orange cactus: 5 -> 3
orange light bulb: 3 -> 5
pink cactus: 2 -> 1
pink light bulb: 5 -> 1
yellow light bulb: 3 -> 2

**Problem statement:** Using the material above, retype every line without altering it.

**Written response:**
orange cactus: 5 -> 3
orange light bulb: 3 -> 5
pink cactus: 2 -> 1
pink light bulb: 5 -> 1
yellow light bulb: 3 -> 2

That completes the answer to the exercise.